_Change detection outputs:_
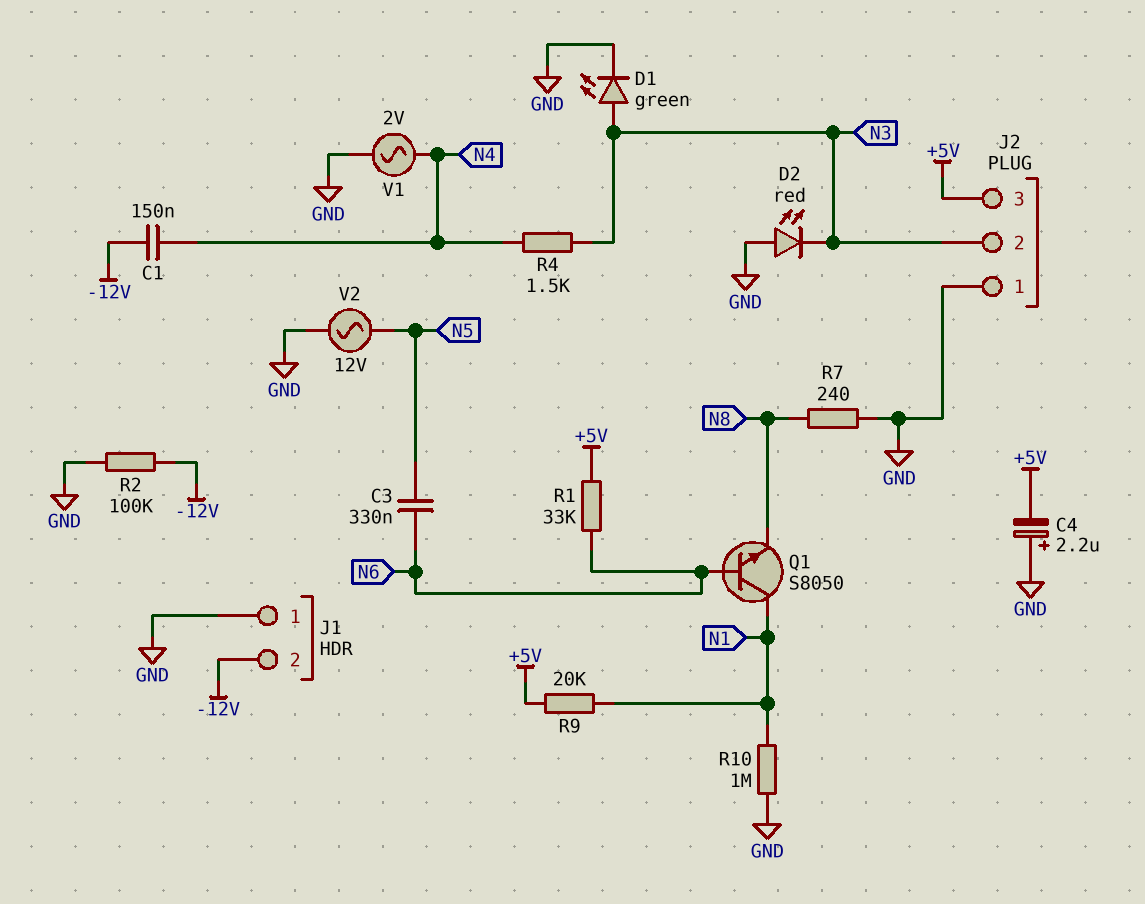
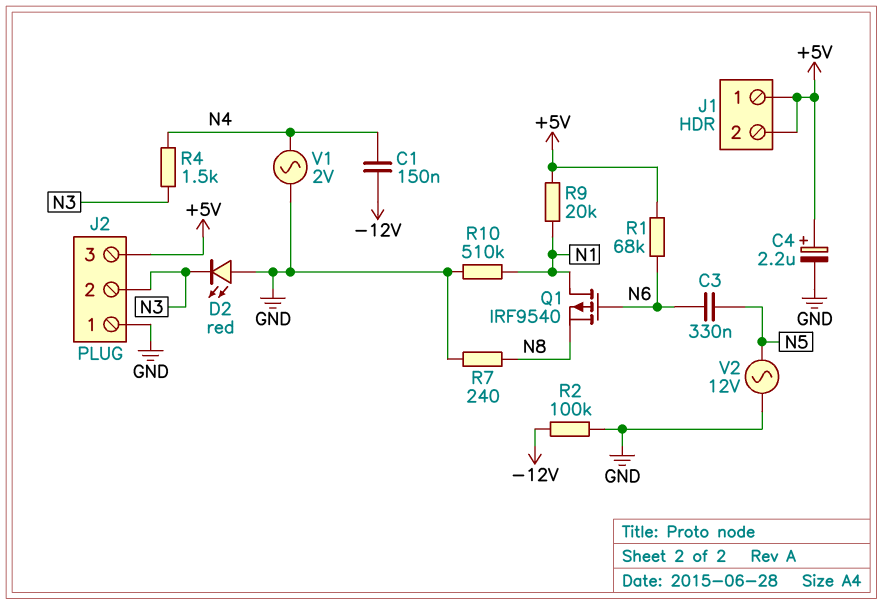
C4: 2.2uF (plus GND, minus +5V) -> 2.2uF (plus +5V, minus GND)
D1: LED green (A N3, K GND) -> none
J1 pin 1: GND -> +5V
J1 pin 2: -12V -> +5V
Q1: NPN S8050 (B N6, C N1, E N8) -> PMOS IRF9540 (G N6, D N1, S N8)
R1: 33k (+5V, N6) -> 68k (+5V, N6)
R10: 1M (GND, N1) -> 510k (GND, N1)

_What to work on:_
Give back the entries verbatim but drop every picture.

_Exercise result:_
C4: 2.2uF (plus GND, minus +5V) -> 2.2uF (plus +5V, minus GND)
D1: LED green (A N3, K GND) -> none
J1 pin 1: GND -> +5V
J1 pin 2: -12V -> +5V
Q1: NPN S8050 (B N6, C N1, E N8) -> PMOS IRF9540 (G N6, D N1, S N8)
R1: 33k (+5V, N6) -> 68k (+5V, N6)
R10: 1M (GND, N1) -> 510k (GND, N1)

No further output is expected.